WORK TO COMPLETE:
All that is wanted is the span of lines from the one with "yellow 1x2 brick [611,529,672,598]" to the last line of the data, copied exactly.

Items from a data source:

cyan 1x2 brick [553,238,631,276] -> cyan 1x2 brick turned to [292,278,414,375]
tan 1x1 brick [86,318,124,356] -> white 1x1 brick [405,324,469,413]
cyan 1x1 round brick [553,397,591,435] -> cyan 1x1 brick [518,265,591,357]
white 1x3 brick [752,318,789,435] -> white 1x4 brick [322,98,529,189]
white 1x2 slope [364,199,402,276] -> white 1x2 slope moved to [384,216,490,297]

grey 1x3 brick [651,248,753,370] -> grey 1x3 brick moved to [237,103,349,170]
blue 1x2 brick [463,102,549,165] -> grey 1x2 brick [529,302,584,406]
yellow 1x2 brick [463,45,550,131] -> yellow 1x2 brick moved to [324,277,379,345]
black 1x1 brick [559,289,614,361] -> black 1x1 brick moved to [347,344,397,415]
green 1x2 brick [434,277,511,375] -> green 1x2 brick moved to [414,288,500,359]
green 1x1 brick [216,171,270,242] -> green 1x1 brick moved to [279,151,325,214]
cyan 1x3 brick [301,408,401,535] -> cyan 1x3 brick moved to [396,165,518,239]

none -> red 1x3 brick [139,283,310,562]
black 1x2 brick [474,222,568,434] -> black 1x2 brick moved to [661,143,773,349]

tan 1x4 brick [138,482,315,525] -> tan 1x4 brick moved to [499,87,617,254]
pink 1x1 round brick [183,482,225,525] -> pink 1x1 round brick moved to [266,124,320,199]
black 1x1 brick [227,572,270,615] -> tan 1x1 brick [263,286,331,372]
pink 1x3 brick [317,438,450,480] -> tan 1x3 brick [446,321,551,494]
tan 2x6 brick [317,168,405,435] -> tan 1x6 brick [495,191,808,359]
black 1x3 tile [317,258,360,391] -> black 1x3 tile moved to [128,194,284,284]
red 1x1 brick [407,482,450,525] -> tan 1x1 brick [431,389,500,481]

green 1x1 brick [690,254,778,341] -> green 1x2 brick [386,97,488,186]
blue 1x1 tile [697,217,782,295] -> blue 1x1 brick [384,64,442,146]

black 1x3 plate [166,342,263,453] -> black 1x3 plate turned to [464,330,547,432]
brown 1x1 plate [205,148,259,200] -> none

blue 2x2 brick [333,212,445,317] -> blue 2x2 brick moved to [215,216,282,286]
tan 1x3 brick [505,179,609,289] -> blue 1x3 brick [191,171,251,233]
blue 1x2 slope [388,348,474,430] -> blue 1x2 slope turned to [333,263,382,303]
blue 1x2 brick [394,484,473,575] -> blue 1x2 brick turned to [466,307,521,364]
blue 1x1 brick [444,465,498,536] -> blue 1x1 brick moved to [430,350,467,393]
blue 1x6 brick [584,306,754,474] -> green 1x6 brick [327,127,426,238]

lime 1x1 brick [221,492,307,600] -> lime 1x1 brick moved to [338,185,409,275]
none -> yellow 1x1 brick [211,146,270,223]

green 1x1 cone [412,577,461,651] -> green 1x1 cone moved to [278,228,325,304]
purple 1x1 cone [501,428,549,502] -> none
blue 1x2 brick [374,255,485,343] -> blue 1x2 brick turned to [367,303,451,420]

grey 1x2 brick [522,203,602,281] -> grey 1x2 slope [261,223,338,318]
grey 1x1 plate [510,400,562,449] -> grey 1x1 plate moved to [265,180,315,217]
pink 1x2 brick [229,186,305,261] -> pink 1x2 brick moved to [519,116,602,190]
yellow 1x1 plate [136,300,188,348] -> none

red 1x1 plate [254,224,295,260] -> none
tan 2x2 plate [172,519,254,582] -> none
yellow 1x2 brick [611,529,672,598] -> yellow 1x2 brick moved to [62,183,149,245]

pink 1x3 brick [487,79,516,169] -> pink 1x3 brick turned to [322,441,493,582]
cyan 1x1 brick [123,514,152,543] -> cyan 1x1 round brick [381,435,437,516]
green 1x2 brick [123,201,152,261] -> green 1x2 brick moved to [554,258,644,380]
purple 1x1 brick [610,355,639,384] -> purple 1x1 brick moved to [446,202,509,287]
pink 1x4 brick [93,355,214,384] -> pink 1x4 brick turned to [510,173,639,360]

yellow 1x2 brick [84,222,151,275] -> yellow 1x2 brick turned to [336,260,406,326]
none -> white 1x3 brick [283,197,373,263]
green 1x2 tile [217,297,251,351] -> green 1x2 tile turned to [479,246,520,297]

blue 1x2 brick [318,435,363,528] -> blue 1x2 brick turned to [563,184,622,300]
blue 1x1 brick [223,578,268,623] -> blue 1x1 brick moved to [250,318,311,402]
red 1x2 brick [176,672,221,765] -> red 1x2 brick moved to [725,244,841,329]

YOUR SOLUTION:
yellow 1x2 brick [611,529,672,598] -> yellow 1x2 brick moved to [62,183,149,245]

pink 1x3 brick [487,79,516,169] -> pink 1x3 brick turned to [322,441,493,582]
cyan 1x1 brick [123,514,152,543] -> cyan 1x1 round brick [381,435,437,516]
green 1x2 brick [123,201,152,261] -> green 1x2 brick moved to [554,258,644,380]
purple 1x1 brick [610,355,639,384] -> purple 1x1 brick moved to [446,202,509,287]
pink 1x4 brick [93,355,214,384] -> pink 1x4 brick turned to [510,173,639,360]

yellow 1x2 brick [84,222,151,275] -> yellow 1x2 brick turned to [336,260,406,326]
none -> white 1x3 brick [283,197,373,263]
green 1x2 tile [217,297,251,351] -> green 1x2 tile turned to [479,246,520,297]

blue 1x2 brick [318,435,363,528] -> blue 1x2 brick turned to [563,184,622,300]
blue 1x1 brick [223,578,268,623] -> blue 1x1 brick moved to [250,318,311,402]
red 1x2 brick [176,672,221,765] -> red 1x2 brick moved to [725,244,841,329]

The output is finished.